Segment Start: Exercise data
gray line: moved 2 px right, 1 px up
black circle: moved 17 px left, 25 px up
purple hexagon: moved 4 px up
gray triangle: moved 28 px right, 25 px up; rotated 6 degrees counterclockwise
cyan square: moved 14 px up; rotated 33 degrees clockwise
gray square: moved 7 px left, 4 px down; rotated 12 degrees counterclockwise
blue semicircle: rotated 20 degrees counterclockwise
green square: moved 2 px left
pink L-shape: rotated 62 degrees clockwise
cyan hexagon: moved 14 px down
Segment End: Exercise data
Could you retype all of the entries, leaving every character unchanged?

gray line: moved 2 px right, 1 px up
black circle: moved 17 px left, 25 px up
purple hexagon: moved 4 px up
gray triangle: moved 28 px right, 25 px up; rotated 6 degrees counterclockwise
cyan square: moved 14 px up; rotated 33 degrees clockwise
gray square: moved 7 px left, 4 px down; rotated 12 degrees counterclockwise
blue semicircle: rotated 20 degrees counterclockwise
green square: moved 2 px left
pink L-shape: rotated 62 degrees clockwise
cyan hexagon: moved 14 px down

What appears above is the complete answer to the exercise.